[The data]
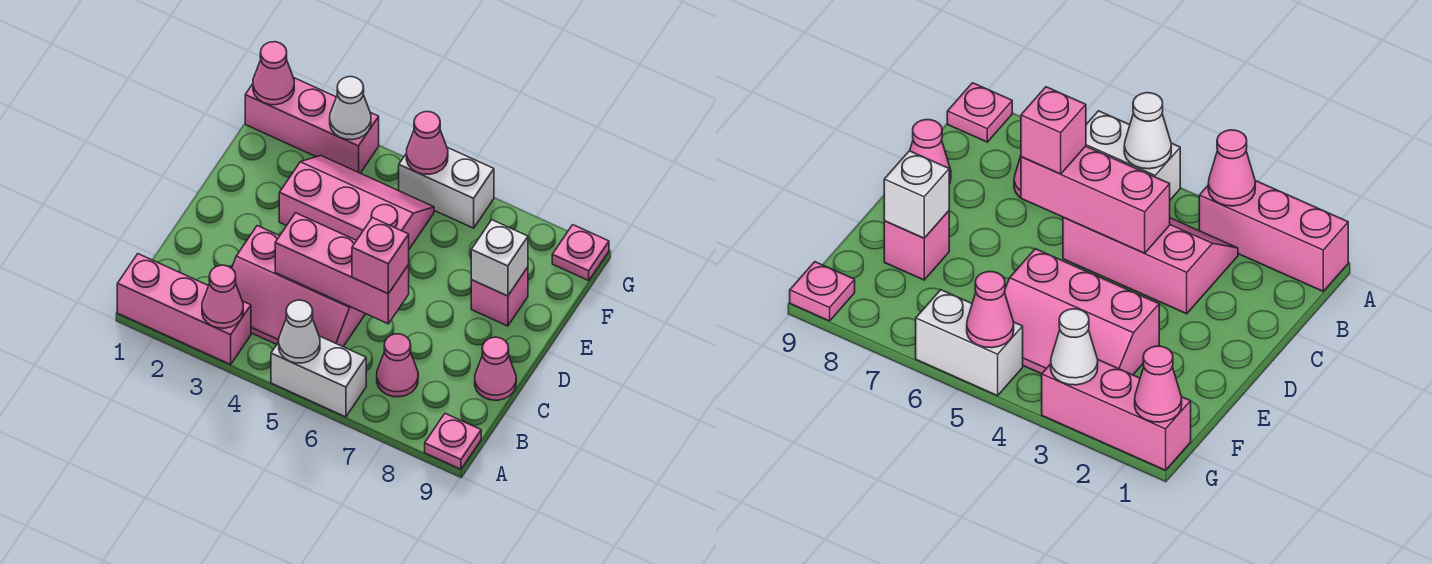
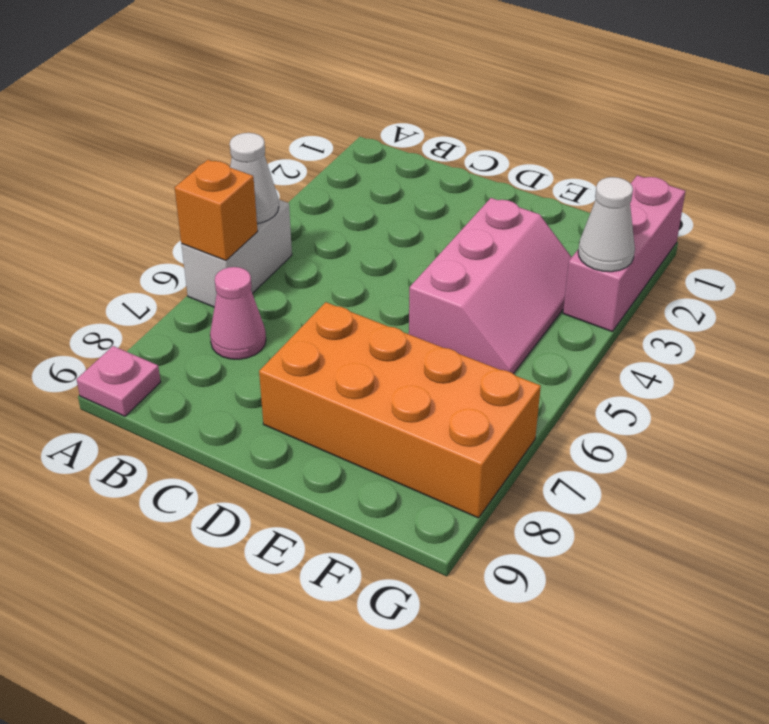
orange brick A6 level 2 -> none
orange brick D7:G8 level 1 -> pink brick E8 level 1
none -> pink brick A1:A3 level 1
none -> pink slope B3:C5 level 1 top C
none -> pink cone C9 level 1

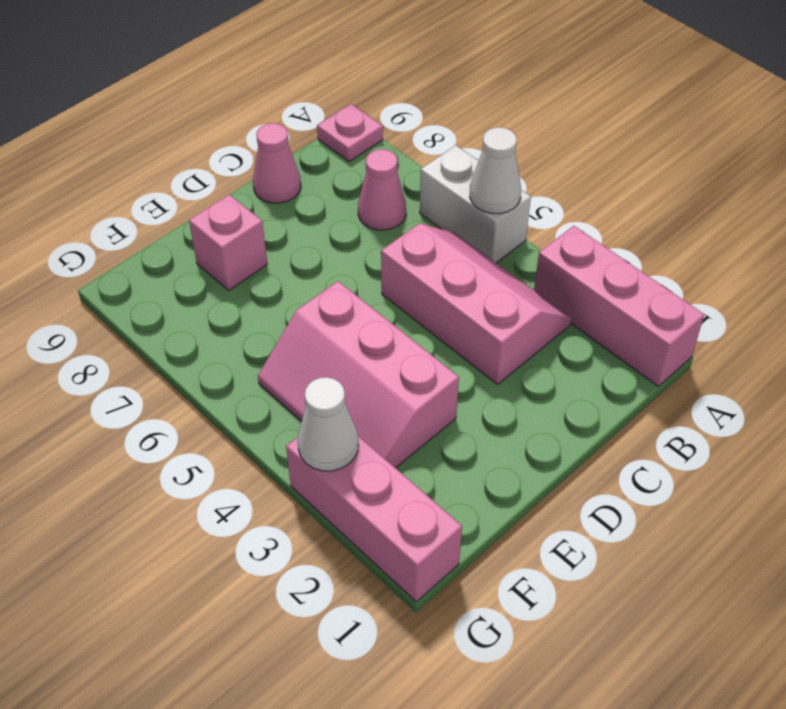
none -> white brick G5:G6 level 1
none -> pink plate G9 level 1
none -> pink cone A3 level 2

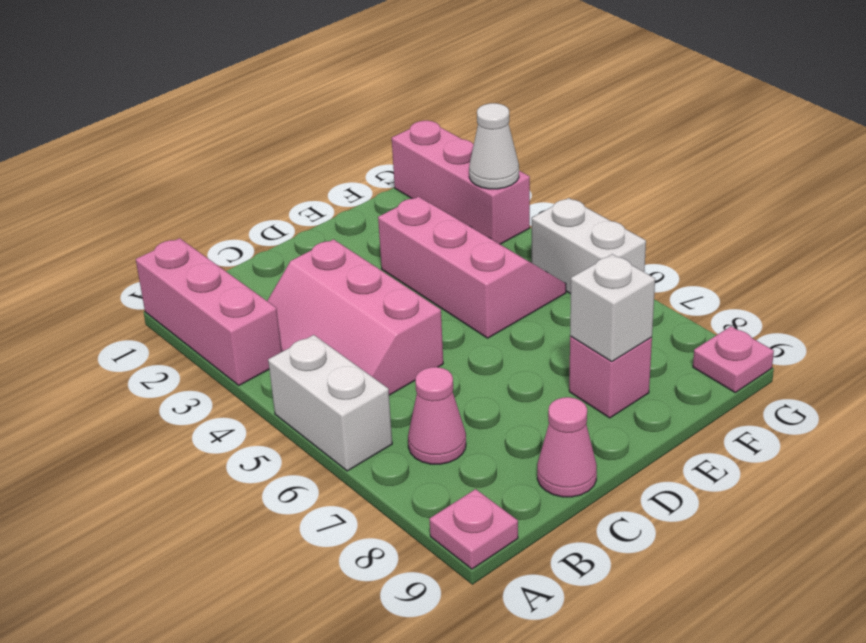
none -> pink cone A3 level 2
none -> white cone A5 level 2
none -> pink brick C4:C6 level 2

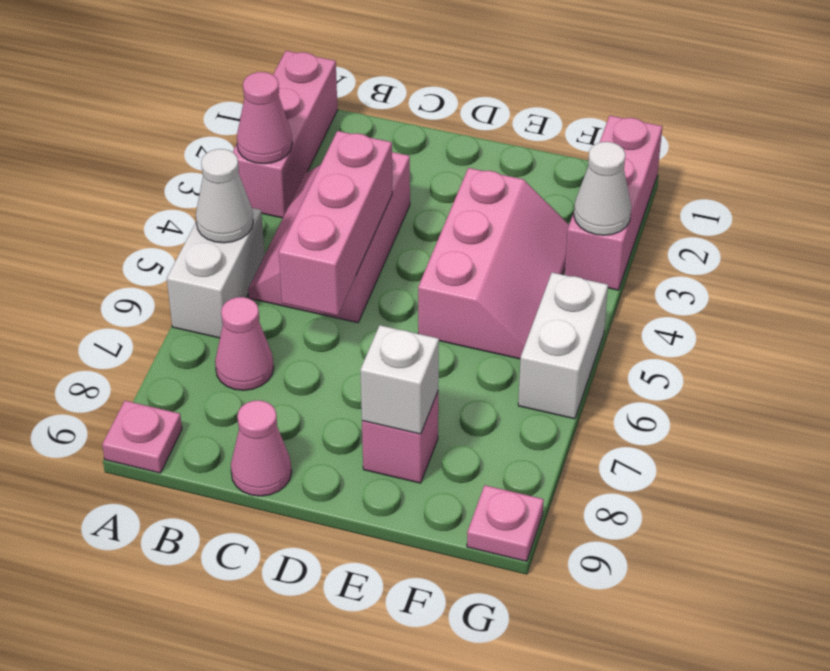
none -> pink cone G1 level 2
none -> pink cone G5 level 2
none -> pink brick C6 level 3

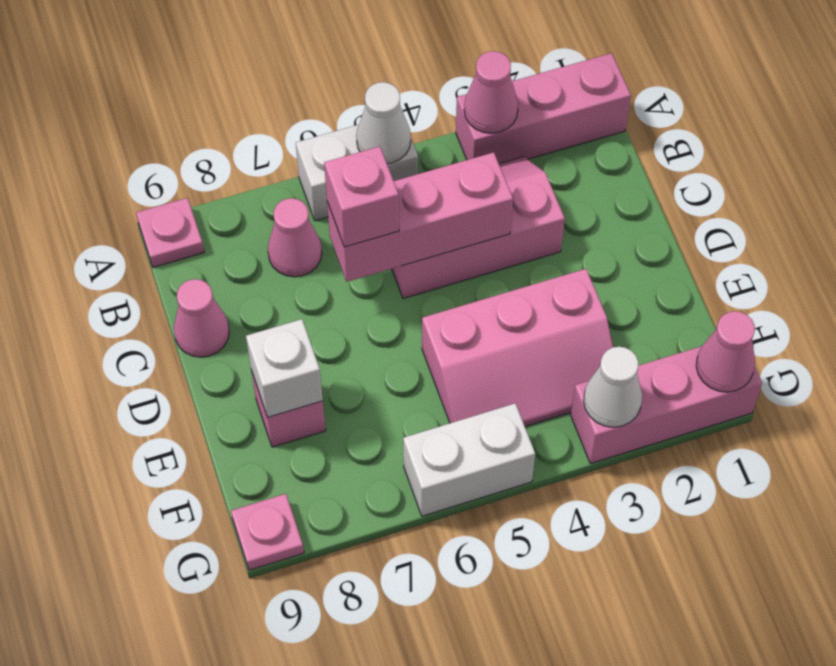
none -> pink cone G5 level 2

[To do]
Restate word for word the lines beginning with the one that contains "none -> pink cone G1 level 2" and ending with the last line of the listing; pictures stay out.

[Response box]
none -> pink cone G1 level 2
none -> pink cone G5 level 2
none -> pink brick C6 level 3

none -> pink cone G5 level 2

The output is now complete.